** Task input follows **

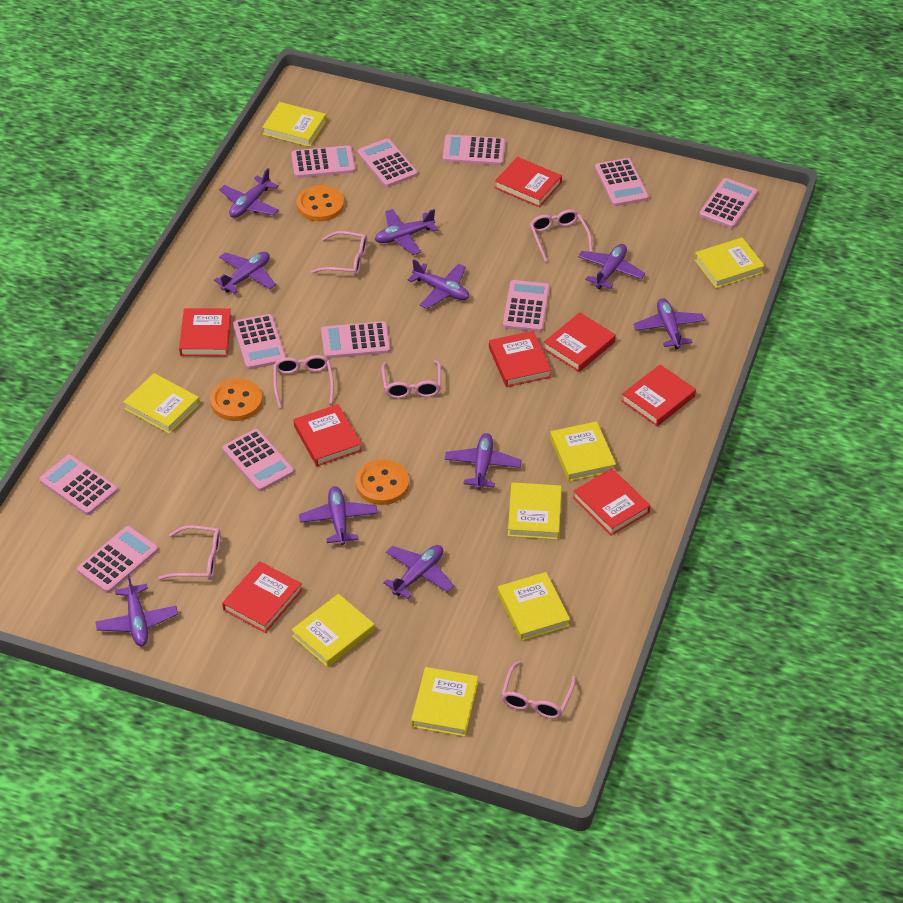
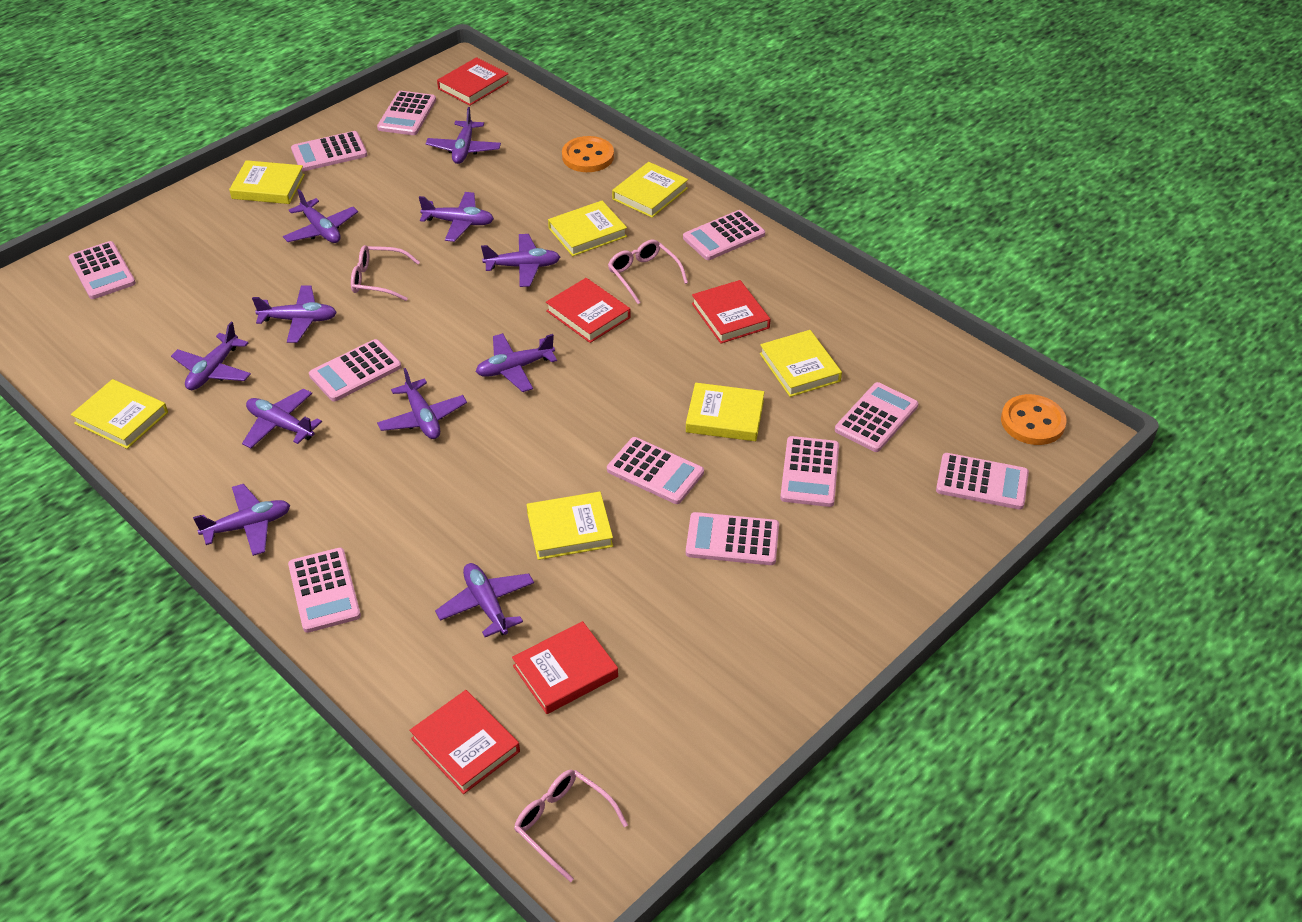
orange button: 3 -> 2
pink glasses: 6 -> 3
purple plane: 10 -> 11
red book: 8 -> 5
yellow book: 8 -> 7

** End of Task input **

▶ Exercise directions: Because only the text is wanted, repeat all the entries exactly and leave out the pictures.

▶ Reply to the exercise:
orange button: 3 -> 2
pink glasses: 6 -> 3
purple plane: 10 -> 11
red book: 8 -> 5
yellow book: 8 -> 7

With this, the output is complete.